» What is needed:
Rewrite the part of the records that opens with the line containing "coordinates (440, 201)." and closes with the line containing "coordinates (524, 350).", changing every "vacant point" to "empty point" and leaving everything else the same.

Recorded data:
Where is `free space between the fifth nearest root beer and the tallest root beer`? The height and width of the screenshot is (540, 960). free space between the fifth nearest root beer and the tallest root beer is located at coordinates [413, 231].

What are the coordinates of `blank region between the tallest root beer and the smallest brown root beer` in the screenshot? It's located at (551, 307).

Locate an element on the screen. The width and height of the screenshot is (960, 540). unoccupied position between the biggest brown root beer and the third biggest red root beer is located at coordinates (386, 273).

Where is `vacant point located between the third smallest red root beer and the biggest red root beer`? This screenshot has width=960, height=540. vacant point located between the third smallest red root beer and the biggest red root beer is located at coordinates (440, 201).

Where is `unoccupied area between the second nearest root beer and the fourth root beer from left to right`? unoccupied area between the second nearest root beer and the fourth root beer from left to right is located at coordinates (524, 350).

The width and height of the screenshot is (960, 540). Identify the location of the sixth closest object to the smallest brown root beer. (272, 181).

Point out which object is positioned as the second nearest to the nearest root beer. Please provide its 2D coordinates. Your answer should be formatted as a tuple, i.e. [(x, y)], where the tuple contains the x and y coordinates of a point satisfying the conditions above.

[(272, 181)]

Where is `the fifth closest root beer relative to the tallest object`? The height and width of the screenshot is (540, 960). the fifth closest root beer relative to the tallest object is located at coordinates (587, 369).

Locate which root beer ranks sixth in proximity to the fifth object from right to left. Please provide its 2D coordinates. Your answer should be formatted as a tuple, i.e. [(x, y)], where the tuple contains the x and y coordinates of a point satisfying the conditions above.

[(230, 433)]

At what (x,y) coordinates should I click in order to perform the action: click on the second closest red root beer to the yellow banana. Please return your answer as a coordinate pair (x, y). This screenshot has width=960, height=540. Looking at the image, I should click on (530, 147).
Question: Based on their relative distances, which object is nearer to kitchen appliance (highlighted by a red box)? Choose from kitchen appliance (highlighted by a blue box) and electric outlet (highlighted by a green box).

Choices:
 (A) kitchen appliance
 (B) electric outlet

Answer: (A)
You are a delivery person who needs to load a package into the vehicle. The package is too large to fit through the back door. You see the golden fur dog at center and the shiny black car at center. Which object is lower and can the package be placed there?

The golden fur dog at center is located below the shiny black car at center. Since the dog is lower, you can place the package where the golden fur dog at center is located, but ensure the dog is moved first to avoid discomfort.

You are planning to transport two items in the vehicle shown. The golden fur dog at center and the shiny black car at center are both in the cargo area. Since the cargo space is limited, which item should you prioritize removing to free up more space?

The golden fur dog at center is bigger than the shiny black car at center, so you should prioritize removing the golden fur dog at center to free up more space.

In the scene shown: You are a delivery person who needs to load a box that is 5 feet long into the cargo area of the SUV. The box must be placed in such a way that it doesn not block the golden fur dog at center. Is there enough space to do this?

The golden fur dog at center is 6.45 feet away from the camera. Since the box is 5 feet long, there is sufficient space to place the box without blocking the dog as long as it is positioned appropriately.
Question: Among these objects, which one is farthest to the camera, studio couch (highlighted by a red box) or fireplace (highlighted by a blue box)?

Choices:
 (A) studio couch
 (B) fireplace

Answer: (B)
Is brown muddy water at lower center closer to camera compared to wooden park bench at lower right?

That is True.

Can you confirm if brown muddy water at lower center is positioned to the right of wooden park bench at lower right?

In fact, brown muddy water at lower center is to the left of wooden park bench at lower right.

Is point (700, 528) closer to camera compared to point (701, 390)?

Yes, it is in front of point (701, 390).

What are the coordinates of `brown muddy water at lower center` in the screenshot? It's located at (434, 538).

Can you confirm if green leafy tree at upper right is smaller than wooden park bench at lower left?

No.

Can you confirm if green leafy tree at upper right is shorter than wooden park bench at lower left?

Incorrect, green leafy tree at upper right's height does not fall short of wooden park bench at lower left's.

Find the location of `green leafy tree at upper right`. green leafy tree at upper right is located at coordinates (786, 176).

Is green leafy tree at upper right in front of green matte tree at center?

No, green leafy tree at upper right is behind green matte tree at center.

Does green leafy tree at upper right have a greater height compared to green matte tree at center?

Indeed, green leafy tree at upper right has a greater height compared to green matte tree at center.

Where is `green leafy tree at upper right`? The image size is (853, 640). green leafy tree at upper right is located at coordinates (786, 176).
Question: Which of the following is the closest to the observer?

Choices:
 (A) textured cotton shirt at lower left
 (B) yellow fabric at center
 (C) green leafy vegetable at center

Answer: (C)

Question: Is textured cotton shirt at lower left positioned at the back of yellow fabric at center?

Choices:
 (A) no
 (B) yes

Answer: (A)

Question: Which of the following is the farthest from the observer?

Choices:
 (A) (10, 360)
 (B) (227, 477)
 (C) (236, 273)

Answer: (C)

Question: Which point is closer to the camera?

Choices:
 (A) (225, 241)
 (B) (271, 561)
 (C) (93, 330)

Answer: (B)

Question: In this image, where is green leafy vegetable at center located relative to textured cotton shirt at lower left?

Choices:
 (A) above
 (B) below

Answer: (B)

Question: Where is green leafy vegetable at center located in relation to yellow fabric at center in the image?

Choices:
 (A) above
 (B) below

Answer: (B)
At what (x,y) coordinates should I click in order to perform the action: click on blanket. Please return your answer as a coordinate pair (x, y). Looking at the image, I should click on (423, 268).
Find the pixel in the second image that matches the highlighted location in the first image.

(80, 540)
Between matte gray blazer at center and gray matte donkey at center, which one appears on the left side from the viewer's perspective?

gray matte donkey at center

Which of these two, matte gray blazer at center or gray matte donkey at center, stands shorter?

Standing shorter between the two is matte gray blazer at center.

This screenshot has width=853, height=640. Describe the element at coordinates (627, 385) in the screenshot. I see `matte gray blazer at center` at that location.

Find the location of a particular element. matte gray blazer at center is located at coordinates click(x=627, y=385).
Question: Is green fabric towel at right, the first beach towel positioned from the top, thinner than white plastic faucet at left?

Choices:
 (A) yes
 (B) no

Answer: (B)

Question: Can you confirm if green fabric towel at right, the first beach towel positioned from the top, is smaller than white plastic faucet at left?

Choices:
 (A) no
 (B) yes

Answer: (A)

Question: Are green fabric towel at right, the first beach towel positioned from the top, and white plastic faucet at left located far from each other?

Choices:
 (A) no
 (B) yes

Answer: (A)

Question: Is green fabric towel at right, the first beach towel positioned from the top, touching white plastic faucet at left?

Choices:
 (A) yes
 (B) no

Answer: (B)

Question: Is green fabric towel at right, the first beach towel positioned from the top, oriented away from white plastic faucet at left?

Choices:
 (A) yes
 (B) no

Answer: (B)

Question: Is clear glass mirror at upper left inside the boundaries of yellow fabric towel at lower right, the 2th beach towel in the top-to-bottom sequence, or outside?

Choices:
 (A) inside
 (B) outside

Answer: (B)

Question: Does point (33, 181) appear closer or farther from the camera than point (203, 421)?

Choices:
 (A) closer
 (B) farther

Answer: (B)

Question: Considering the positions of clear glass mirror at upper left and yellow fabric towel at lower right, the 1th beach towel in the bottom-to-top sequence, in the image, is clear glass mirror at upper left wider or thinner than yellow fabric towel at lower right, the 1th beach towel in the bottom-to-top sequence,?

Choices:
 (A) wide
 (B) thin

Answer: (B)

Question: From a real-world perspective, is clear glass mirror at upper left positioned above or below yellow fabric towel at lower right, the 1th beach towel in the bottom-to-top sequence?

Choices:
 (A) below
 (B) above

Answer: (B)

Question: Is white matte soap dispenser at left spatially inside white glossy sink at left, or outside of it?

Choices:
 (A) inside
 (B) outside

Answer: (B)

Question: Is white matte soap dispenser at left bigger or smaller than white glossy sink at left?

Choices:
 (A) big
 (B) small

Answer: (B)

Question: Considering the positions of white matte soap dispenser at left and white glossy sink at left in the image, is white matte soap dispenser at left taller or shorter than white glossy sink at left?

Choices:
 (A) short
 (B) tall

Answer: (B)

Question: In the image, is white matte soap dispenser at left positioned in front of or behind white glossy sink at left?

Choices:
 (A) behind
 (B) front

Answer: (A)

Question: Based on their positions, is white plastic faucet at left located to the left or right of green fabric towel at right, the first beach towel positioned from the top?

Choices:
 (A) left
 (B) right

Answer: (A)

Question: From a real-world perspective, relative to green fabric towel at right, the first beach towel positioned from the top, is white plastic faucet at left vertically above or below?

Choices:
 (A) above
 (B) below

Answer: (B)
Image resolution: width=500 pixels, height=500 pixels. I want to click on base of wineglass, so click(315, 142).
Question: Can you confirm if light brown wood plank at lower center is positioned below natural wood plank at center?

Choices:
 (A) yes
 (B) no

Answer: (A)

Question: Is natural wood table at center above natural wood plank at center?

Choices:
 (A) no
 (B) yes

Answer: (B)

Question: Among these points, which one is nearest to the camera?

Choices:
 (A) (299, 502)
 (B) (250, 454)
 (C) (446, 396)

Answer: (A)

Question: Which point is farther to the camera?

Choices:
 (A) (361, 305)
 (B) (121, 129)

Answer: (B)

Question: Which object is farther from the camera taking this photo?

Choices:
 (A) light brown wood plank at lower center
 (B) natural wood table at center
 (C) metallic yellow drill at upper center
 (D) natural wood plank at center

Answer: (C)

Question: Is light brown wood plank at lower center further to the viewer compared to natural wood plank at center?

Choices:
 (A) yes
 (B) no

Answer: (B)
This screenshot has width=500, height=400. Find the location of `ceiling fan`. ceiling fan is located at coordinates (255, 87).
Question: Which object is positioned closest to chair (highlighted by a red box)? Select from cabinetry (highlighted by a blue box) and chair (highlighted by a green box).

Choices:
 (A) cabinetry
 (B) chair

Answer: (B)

» Result for this exercise:
Where is `empty point located between the third smallest red root beer and the biggest red root beer`? This screenshot has width=960, height=540. empty point located between the third smallest red root beer and the biggest red root beer is located at coordinates (440, 201).

Where is `unoccupied area between the second nearest root beer and the fourth root beer from left to right`? unoccupied area between the second nearest root beer and the fourth root beer from left to right is located at coordinates (524, 350).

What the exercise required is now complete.